Segment Start: Exercise materials
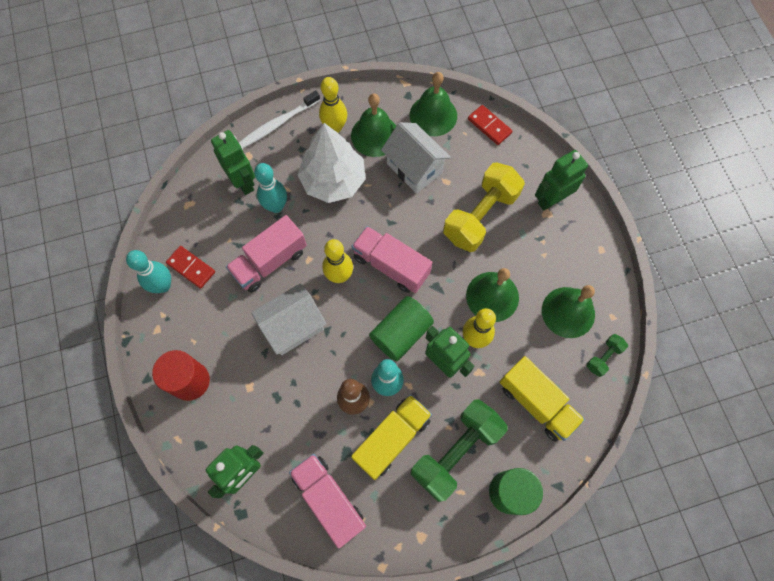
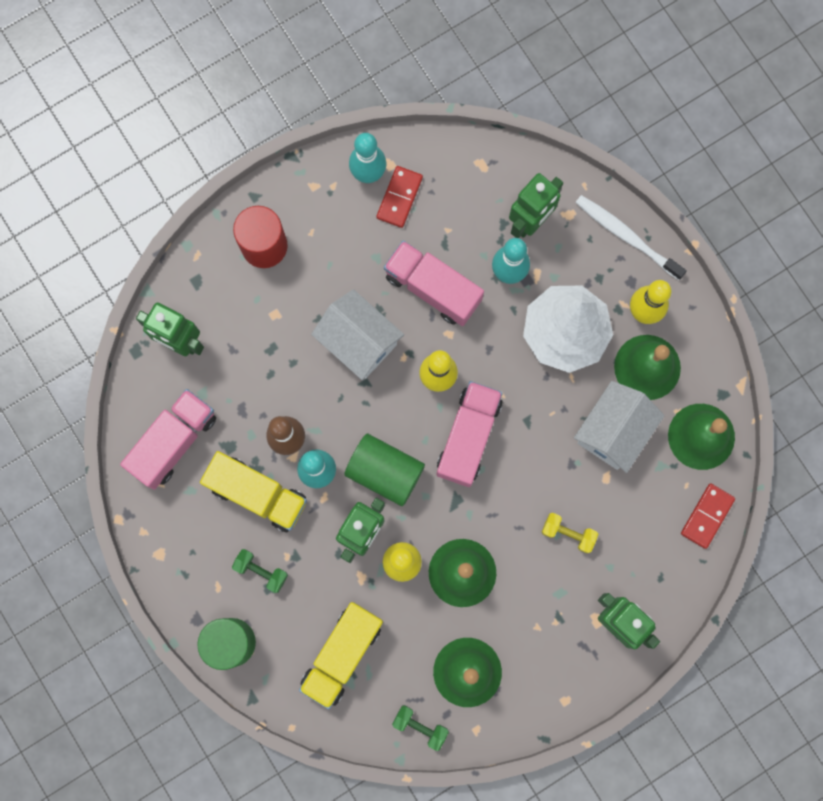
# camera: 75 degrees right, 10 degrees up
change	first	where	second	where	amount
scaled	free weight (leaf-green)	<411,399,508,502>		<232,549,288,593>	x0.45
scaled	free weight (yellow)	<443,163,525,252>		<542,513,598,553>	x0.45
Segment End: Exercise materials
Segment Start: Exercise materials
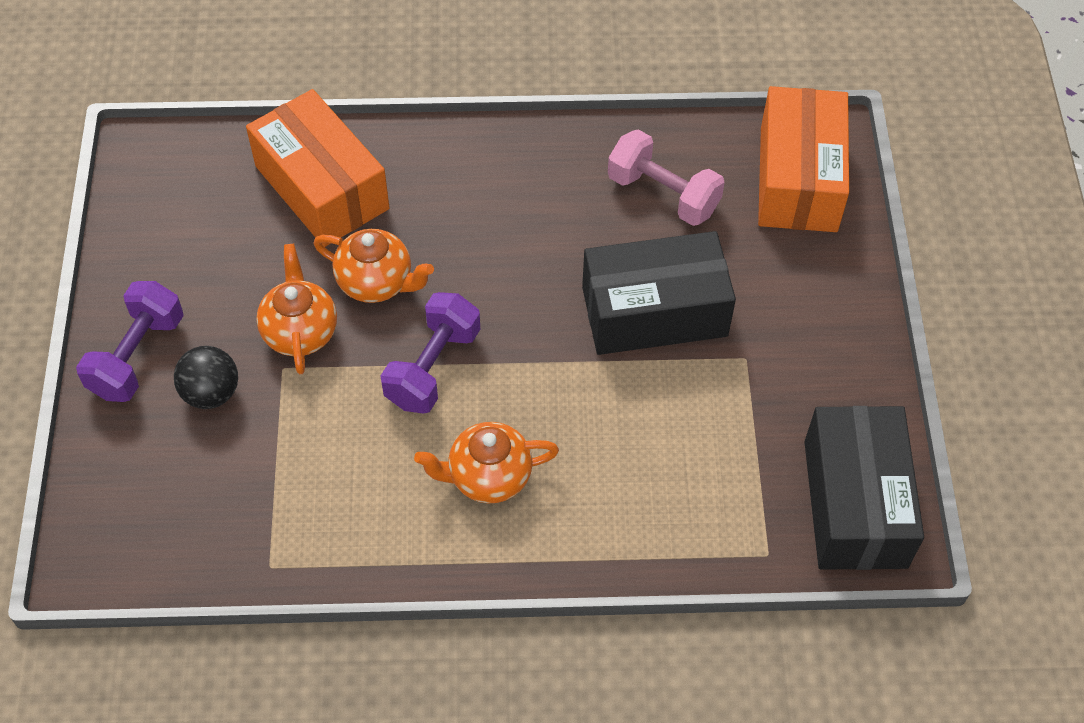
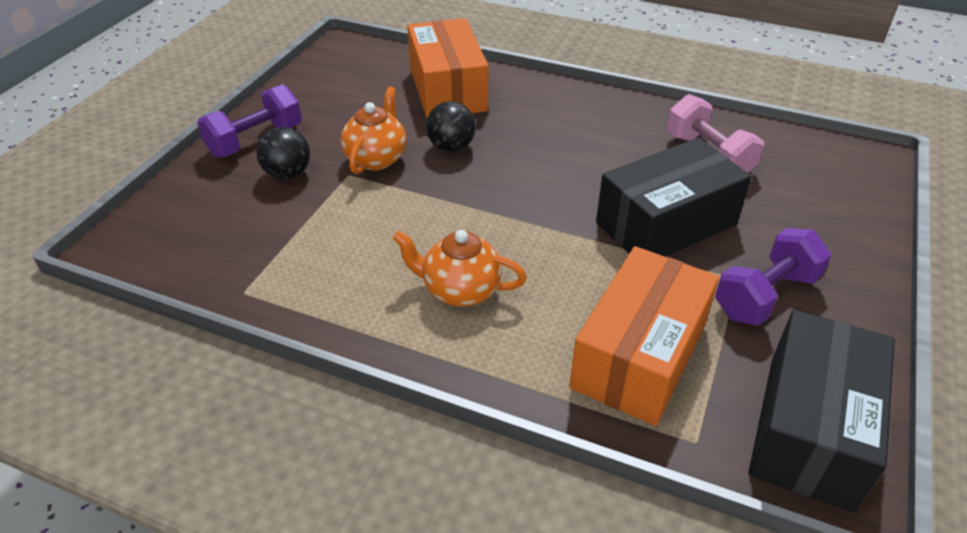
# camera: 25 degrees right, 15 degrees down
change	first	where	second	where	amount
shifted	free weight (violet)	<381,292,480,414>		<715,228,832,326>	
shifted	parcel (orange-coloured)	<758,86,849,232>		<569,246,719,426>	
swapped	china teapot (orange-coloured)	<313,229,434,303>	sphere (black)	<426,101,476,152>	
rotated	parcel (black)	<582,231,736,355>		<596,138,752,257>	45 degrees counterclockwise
Segment End: Exercise materials
Segment Start: Exercise materials
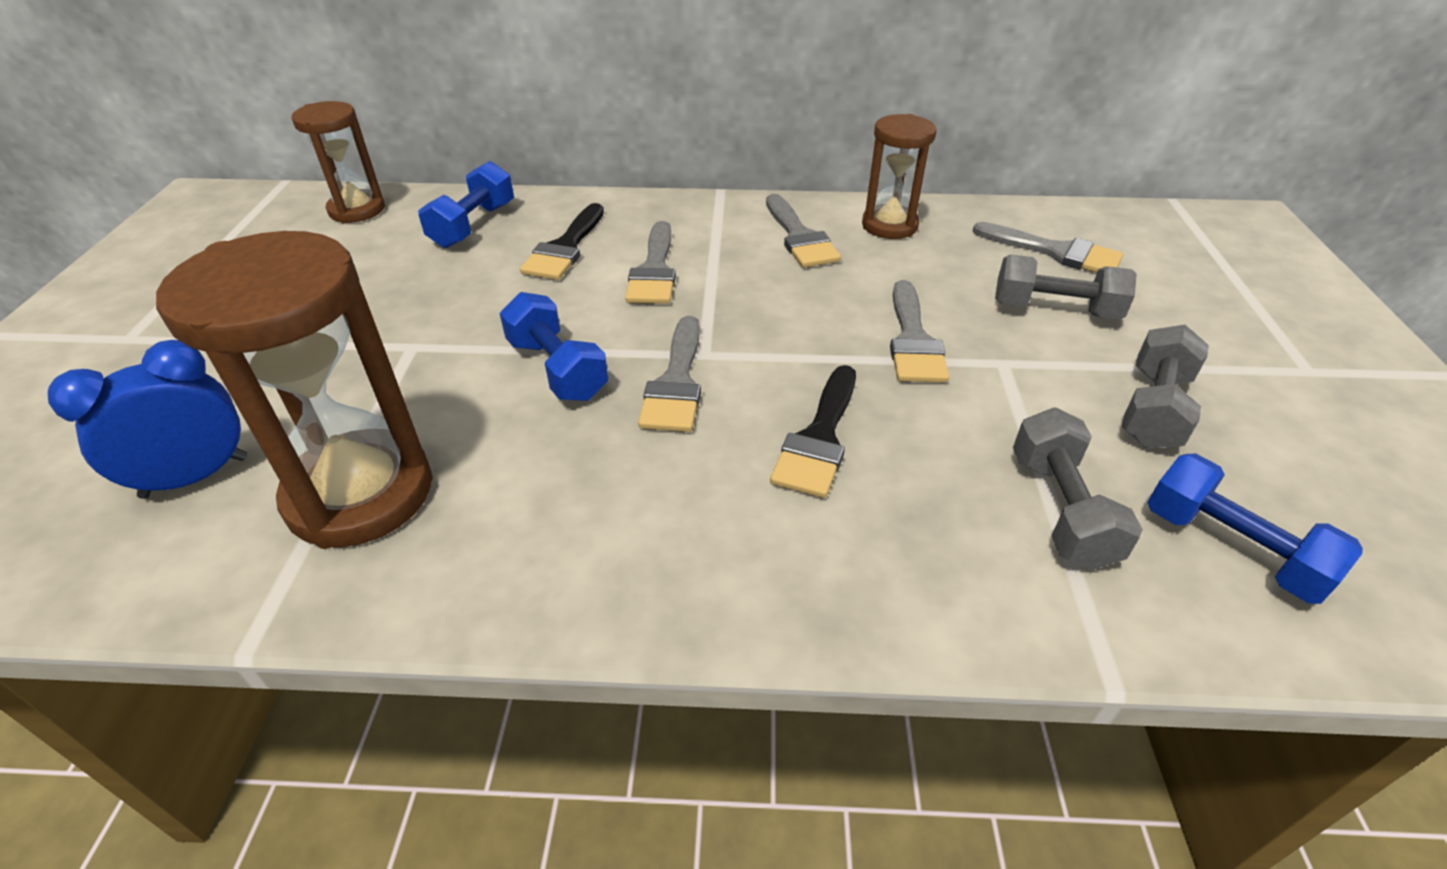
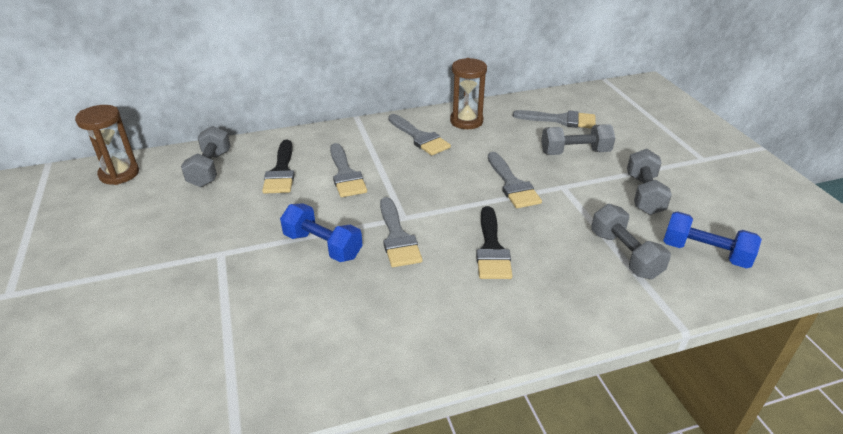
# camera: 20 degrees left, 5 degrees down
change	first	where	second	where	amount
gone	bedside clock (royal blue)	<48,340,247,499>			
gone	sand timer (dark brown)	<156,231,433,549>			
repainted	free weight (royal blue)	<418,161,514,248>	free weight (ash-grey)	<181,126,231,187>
Segment End: Exercise materials
*Work task*
Read the listing. Copy each line that has the word "down" in it.

*Problem solution*
# camera: 25 degrees right, 15 degrees down
# camera: 20 degrees left, 5 degrees down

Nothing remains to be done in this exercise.